(Spatial object tracking data)
== Segment start ==
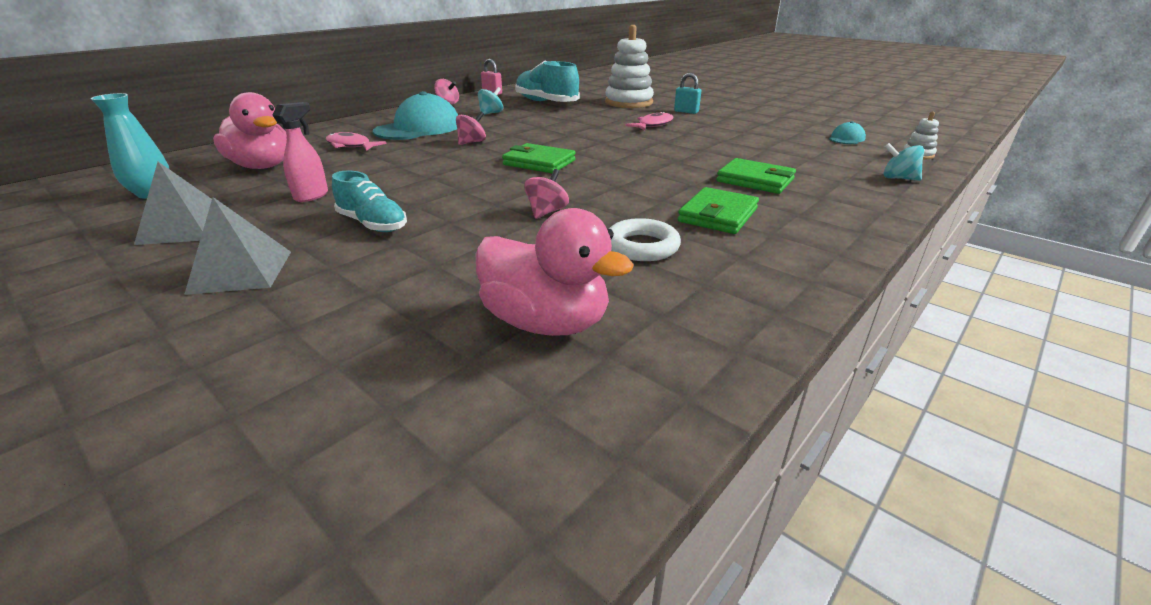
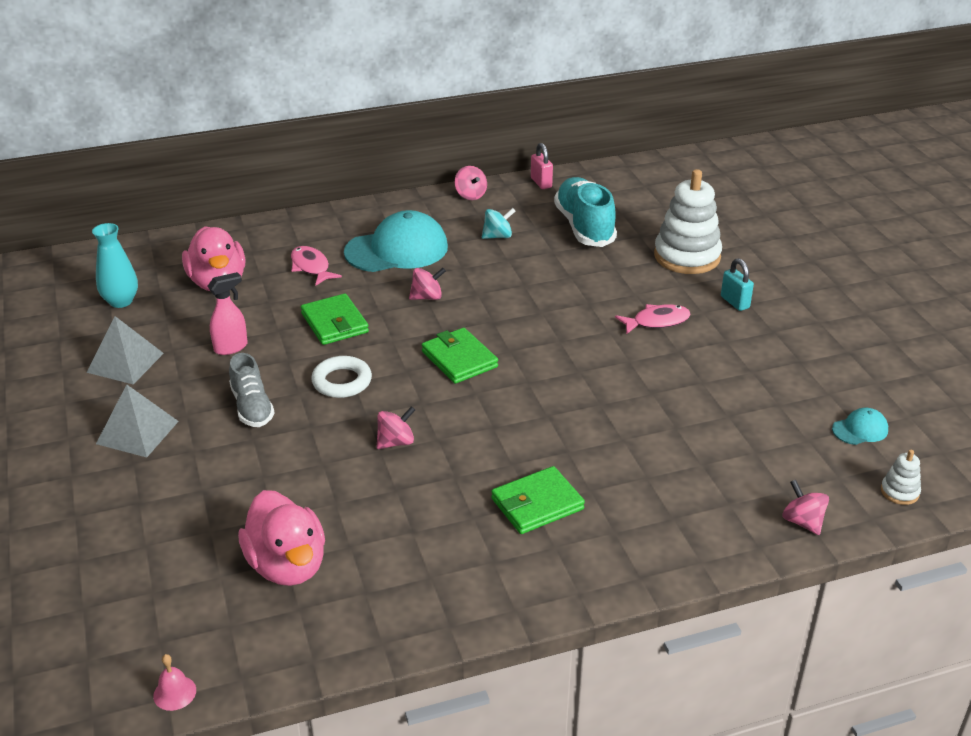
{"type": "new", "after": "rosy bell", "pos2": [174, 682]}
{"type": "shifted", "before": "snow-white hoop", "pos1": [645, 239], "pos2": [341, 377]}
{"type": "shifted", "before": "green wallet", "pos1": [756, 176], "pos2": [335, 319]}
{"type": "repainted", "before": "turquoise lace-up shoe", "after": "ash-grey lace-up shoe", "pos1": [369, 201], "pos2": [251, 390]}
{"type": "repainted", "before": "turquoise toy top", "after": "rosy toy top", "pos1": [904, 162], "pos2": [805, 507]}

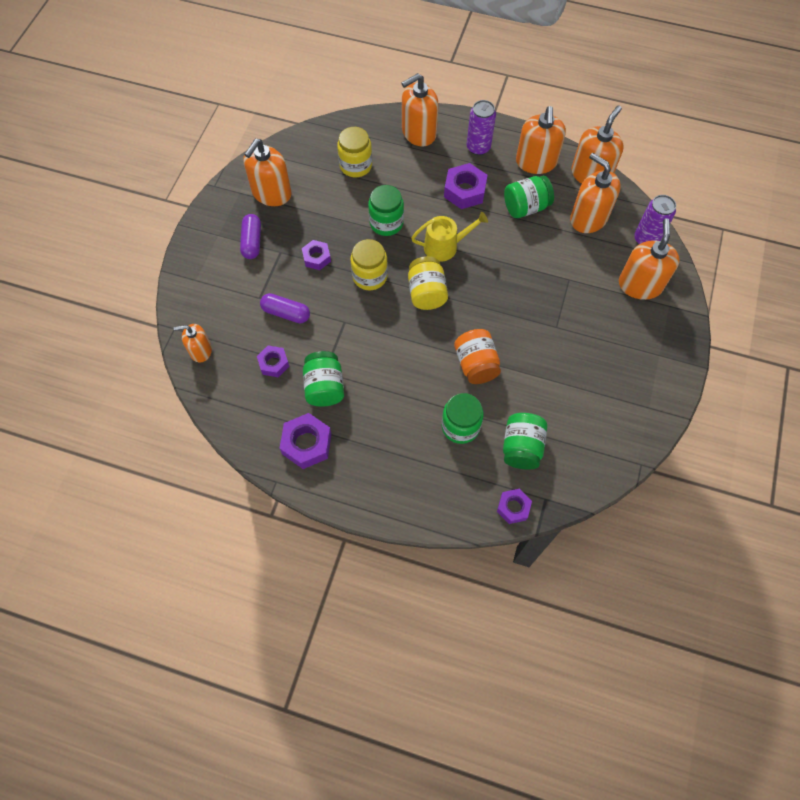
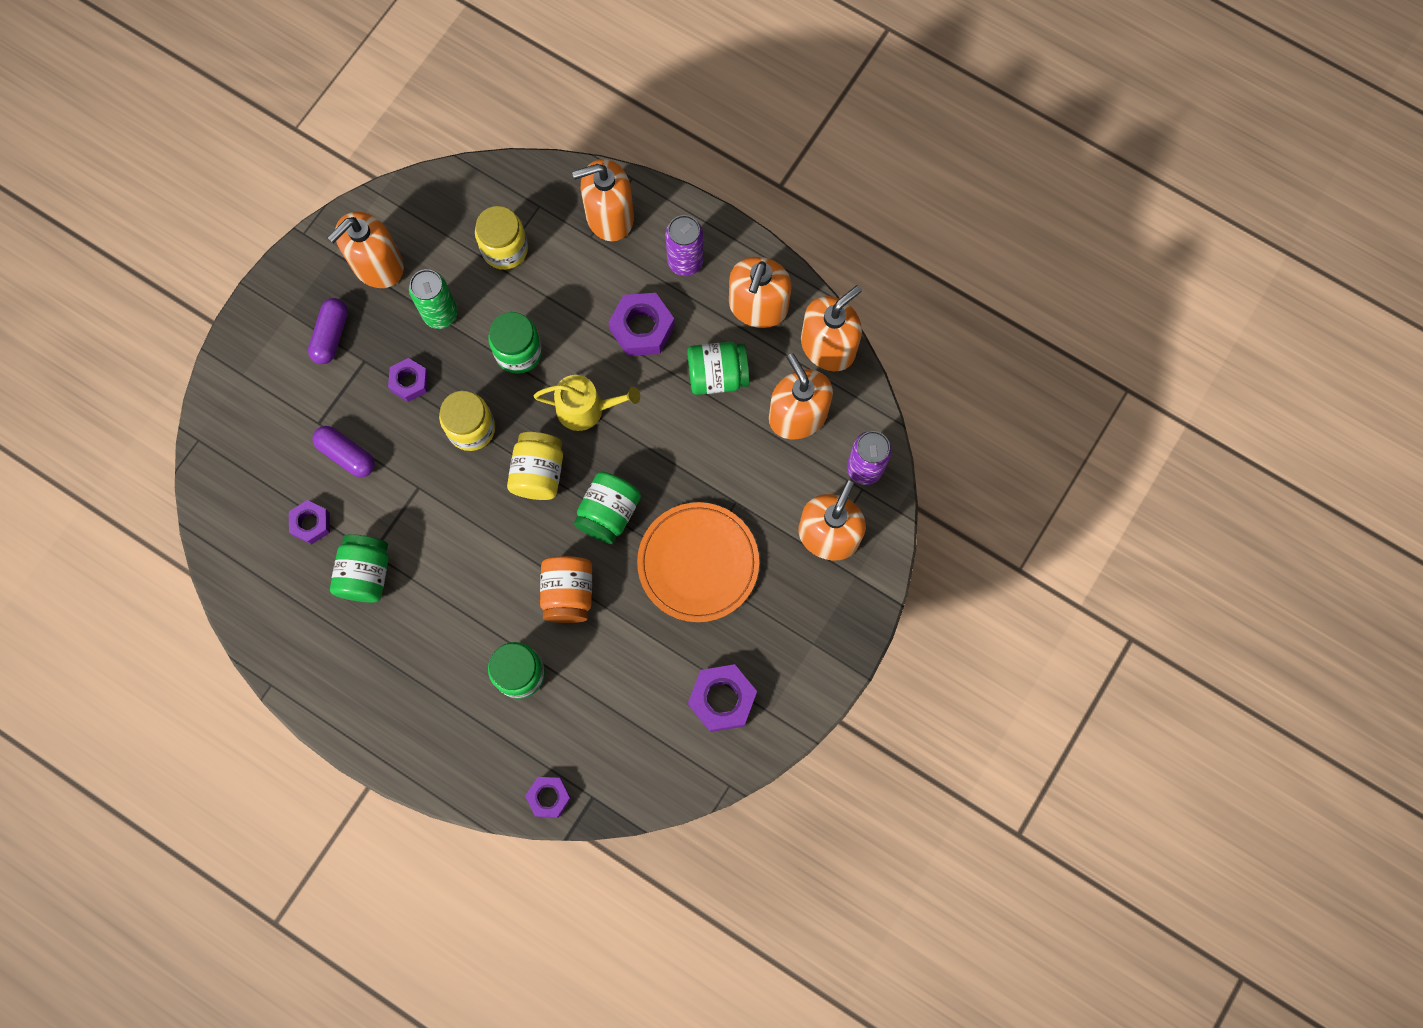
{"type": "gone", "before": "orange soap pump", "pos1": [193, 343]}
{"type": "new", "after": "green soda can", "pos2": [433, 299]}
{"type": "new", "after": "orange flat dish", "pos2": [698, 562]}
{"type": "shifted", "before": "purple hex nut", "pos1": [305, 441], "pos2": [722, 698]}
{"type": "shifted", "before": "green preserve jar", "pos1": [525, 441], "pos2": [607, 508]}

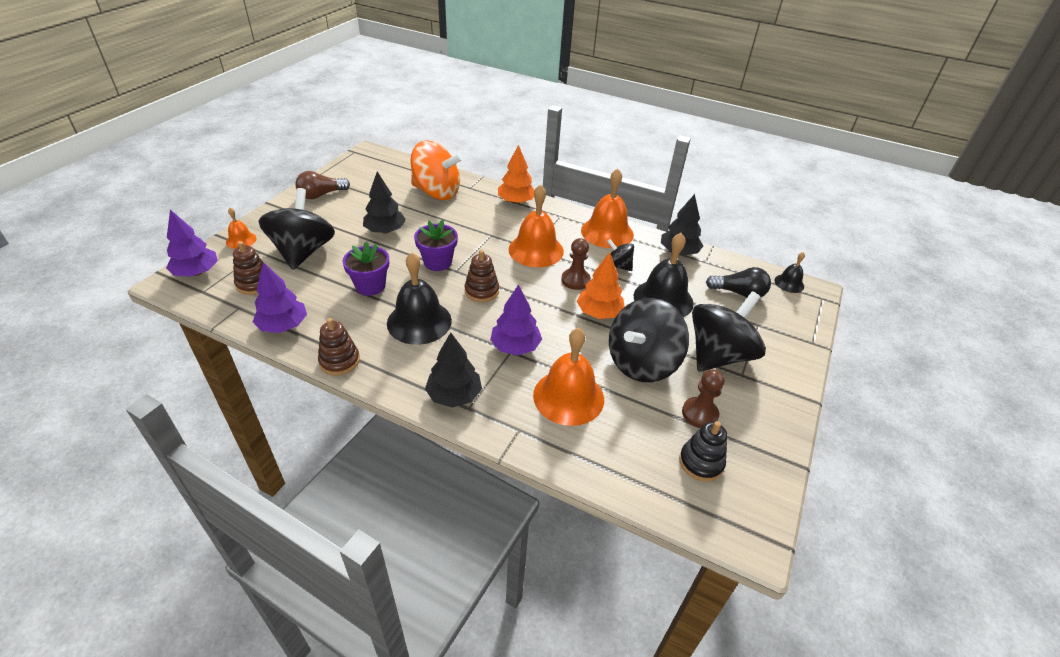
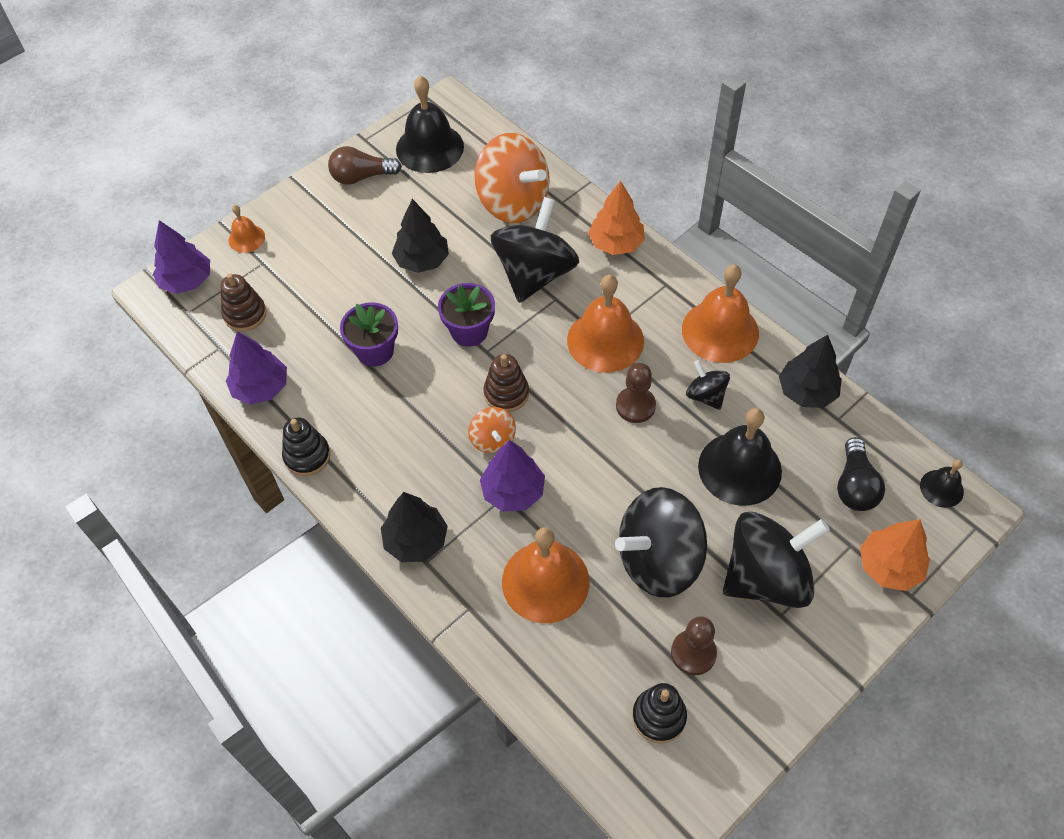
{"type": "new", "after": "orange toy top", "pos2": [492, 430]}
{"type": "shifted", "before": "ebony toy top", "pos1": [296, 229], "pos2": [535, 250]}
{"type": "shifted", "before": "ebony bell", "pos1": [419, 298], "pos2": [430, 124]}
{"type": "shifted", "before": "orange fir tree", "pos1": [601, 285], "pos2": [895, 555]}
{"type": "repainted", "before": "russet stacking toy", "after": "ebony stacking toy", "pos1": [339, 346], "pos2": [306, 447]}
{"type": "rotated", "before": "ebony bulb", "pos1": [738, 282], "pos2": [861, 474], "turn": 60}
== Segment end ==
Your copy should hold each line above exactly and no pictures at all.

{"type": "new", "after": "rosy bell", "pos2": [174, 682]}
{"type": "shifted", "before": "snow-white hoop", "pos1": [645, 239], "pos2": [341, 377]}
{"type": "shifted", "before": "green wallet", "pos1": [756, 176], "pos2": [335, 319]}
{"type": "repainted", "before": "turquoise lace-up shoe", "after": "ash-grey lace-up shoe", "pos1": [369, 201], "pos2": [251, 390]}
{"type": "repainted", "before": "turquoise toy top", "after": "rosy toy top", "pos1": [904, 162], "pos2": [805, 507]}

{"type": "gone", "before": "orange soap pump", "pos1": [193, 343]}
{"type": "new", "after": "green soda can", "pos2": [433, 299]}
{"type": "new", "after": "orange flat dish", "pos2": [698, 562]}
{"type": "shifted", "before": "purple hex nut", "pos1": [305, 441], "pos2": [722, 698]}
{"type": "shifted", "before": "green preserve jar", "pos1": [525, 441], "pos2": [607, 508]}

{"type": "new", "after": "orange toy top", "pos2": [492, 430]}
{"type": "shifted", "before": "ebony toy top", "pos1": [296, 229], "pos2": [535, 250]}
{"type": "shifted", "before": "ebony bell", "pos1": [419, 298], "pos2": [430, 124]}
{"type": "shifted", "before": "orange fir tree", "pos1": [601, 285], "pos2": [895, 555]}
{"type": "repainted", "before": "russet stacking toy", "after": "ebony stacking toy", "pos1": [339, 346], "pos2": [306, 447]}
{"type": "rotated", "before": "ebony bulb", "pos1": [738, 282], "pos2": [861, 474], "turn": 60}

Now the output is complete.